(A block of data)

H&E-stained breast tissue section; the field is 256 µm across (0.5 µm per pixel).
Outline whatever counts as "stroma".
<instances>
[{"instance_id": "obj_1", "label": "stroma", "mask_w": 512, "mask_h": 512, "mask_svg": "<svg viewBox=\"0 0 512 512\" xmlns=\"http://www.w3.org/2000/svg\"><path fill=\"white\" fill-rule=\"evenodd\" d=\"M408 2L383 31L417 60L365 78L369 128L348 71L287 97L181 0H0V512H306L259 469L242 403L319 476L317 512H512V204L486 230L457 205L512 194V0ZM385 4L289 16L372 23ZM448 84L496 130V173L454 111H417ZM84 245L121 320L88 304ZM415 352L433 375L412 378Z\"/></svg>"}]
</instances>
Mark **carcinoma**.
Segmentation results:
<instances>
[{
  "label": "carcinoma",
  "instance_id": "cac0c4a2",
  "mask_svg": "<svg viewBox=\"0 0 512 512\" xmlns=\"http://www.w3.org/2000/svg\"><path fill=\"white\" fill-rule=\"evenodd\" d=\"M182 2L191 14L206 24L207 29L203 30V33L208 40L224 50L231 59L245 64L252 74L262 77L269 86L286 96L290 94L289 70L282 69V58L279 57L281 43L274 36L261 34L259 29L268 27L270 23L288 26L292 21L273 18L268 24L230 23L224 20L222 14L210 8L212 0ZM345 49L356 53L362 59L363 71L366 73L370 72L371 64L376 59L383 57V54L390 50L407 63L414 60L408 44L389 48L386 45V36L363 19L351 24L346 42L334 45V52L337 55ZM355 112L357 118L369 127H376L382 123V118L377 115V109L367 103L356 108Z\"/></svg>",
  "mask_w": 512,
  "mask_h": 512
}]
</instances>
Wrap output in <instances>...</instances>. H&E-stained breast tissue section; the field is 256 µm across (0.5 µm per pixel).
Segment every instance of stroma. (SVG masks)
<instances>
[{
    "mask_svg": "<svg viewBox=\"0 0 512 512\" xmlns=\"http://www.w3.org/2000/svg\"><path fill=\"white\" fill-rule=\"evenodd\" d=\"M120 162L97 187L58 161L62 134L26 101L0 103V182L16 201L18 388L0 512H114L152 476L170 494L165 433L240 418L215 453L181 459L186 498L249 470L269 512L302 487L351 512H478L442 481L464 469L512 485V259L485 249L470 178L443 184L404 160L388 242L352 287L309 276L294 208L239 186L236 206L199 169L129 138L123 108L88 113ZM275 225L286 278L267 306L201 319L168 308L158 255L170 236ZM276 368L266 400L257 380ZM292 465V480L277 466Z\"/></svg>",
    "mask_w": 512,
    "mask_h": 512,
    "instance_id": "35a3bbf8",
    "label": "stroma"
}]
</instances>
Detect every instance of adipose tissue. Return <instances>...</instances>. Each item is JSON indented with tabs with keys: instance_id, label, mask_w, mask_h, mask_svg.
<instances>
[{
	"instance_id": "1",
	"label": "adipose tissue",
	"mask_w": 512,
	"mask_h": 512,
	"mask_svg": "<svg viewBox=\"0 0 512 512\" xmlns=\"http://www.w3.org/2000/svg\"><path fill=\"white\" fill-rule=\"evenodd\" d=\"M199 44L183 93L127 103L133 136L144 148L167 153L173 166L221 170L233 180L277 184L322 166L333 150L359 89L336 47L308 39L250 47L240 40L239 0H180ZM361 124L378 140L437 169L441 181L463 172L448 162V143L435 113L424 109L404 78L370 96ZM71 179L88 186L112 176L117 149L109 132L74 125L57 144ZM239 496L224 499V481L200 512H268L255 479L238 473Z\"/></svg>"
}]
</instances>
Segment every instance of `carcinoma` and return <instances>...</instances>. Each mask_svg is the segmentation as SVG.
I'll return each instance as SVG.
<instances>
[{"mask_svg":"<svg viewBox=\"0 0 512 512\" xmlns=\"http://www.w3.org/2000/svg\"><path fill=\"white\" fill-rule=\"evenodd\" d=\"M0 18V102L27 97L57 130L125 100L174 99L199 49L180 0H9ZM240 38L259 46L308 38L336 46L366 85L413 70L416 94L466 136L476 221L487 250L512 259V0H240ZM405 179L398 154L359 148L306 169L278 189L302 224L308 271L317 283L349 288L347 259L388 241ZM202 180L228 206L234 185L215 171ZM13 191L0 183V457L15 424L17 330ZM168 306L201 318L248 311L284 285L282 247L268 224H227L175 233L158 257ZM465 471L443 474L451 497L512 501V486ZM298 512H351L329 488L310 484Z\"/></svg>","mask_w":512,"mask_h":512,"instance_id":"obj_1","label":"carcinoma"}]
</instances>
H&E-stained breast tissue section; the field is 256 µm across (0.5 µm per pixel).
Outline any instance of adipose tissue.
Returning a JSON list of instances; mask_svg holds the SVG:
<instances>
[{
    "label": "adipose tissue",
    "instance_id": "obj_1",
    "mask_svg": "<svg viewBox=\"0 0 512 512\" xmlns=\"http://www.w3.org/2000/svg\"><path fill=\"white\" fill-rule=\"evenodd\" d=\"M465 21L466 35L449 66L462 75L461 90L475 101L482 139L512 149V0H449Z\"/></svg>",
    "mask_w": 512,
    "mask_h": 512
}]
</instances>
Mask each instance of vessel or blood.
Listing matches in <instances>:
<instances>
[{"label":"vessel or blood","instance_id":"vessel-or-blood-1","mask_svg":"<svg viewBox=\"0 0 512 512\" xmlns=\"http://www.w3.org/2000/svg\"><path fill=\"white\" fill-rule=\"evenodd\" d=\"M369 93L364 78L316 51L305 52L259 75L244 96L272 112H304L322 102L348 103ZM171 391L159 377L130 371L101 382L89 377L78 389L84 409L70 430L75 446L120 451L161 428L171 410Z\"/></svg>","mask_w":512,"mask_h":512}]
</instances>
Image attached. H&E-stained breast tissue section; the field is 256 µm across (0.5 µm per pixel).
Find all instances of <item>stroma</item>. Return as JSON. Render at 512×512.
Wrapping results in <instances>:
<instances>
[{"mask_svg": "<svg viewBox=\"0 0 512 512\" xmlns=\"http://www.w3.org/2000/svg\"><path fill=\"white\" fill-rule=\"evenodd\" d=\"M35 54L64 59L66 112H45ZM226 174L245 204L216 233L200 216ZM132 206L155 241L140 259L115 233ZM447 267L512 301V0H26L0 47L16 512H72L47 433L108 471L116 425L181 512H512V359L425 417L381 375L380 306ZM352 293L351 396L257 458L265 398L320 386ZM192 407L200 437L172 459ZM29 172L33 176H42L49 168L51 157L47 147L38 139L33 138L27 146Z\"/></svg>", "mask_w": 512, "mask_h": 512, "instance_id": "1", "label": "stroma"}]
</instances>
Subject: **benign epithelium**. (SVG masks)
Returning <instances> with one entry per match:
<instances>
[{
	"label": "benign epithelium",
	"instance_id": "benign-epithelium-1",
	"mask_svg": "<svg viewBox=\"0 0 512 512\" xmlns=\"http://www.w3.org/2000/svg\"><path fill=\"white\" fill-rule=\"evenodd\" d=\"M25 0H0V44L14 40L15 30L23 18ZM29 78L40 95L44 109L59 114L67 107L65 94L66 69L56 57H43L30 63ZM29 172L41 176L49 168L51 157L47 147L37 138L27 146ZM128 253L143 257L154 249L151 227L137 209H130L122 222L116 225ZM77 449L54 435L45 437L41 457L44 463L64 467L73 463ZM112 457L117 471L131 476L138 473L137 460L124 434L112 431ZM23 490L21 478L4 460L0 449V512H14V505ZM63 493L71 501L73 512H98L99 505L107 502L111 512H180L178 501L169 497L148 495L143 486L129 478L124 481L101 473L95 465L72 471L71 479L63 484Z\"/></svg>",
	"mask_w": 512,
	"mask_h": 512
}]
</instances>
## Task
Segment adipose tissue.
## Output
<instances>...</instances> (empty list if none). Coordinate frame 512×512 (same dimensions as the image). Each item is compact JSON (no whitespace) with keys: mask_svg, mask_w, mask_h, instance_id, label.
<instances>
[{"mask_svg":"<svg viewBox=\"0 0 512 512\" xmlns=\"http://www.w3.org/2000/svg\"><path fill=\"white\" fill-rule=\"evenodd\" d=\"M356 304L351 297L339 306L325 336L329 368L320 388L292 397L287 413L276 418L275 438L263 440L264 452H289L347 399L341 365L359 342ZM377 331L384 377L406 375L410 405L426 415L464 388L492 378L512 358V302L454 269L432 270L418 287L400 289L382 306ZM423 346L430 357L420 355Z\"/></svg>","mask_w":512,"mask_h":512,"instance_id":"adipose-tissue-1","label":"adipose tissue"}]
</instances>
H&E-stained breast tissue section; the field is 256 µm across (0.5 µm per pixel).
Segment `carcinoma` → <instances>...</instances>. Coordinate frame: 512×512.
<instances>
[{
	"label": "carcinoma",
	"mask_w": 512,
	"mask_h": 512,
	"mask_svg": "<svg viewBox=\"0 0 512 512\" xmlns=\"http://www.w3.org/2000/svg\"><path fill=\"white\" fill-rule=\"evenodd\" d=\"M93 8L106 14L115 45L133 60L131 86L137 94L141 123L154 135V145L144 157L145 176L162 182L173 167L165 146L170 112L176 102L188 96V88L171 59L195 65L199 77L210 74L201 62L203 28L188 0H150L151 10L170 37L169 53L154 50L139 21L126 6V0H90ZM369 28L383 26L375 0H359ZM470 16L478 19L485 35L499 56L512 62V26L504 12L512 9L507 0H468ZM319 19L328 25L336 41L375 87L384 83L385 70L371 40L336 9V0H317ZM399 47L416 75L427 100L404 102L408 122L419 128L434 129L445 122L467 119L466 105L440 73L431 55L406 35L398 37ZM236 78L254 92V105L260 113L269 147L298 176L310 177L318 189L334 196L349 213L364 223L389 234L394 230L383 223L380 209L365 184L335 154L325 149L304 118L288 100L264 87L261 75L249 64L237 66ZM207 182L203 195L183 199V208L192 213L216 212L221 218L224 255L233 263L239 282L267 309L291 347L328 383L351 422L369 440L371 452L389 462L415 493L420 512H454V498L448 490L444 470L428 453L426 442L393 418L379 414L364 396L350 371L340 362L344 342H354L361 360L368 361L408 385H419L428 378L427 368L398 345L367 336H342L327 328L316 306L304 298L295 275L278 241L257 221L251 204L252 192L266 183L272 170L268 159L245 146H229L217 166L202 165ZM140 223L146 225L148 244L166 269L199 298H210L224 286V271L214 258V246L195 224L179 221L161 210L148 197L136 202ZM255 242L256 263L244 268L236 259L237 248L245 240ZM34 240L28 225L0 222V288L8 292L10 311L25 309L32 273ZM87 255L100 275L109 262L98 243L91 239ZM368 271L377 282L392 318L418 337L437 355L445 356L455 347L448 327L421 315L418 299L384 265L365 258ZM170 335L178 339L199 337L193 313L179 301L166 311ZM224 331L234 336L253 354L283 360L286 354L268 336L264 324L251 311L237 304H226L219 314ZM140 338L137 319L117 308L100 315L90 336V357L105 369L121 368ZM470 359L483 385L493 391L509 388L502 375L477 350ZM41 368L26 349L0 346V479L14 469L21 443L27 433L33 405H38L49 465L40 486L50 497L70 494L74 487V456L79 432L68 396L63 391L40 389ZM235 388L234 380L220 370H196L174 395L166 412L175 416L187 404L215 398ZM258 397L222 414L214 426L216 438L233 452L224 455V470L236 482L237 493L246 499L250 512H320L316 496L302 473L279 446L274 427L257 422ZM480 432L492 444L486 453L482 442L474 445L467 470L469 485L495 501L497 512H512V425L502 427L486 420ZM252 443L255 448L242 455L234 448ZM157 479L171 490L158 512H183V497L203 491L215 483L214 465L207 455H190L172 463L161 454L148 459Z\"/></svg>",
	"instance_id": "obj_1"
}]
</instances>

◆ **Goal**
Exactly as they appear, please write out the lines from the opening of the listing above down to the line containing "Wrap output in", with both end lines included.

◆ **Reply to the task**
H&E-stained breast tissue section; the field is 256 µm across (0.5 µm per pixel).
Outline whatever counts as "stroma".
<instances>
[{"instance_id": "obj_1", "label": "stroma", "mask_w": 512, "mask_h": 512, "mask_svg": "<svg viewBox=\"0 0 512 512\" xmlns=\"http://www.w3.org/2000/svg\"><path fill=\"white\" fill-rule=\"evenodd\" d=\"M408 2L383 31L417 60L365 78L369 128L348 71L287 97L181 0H0V512H306L259 469L242 403L319 476L317 512H512V204L486 230L457 205L512 194V0ZM385 4L289 16L372 23ZM448 84L496 130V173L454 111H417ZM84 245L121 320L88 304ZM415 352L433 375L412 378Z\"/></svg>"}]
</instances>
Mark **carcinoma**.
Segmentation results:
<instances>
[{
  "label": "carcinoma",
  "instance_id": "cac0c4a2",
  "mask_svg": "<svg viewBox=\"0 0 512 512\" xmlns=\"http://www.w3.org/2000/svg\"><path fill=\"white\" fill-rule=\"evenodd\" d=\"M182 2L191 14L206 24L207 29L203 30V33L208 40L224 50L231 59L245 64L252 74L262 77L269 86L286 96L290 94L289 70L282 69V58L279 57L281 43L274 36L261 34L259 29L268 27L270 23L288 26L292 21L273 18L268 24L230 23L224 20L222 14L210 8L212 0ZM345 49L356 53L362 59L363 71L366 73L370 72L371 64L376 59L383 57V54L390 50L407 63L414 60L408 44L389 48L386 45V36L363 19L351 24L346 42L334 45V52L337 55ZM355 112L357 118L369 127H376L382 123V118L377 115V109L367 103L356 108Z\"/></svg>",
  "mask_w": 512,
  "mask_h": 512
}]
</instances>
Wrap output in <instances>...</instances>. H&E-stained breast tissue section; the field is 256 µm across (0.5 µm per pixel).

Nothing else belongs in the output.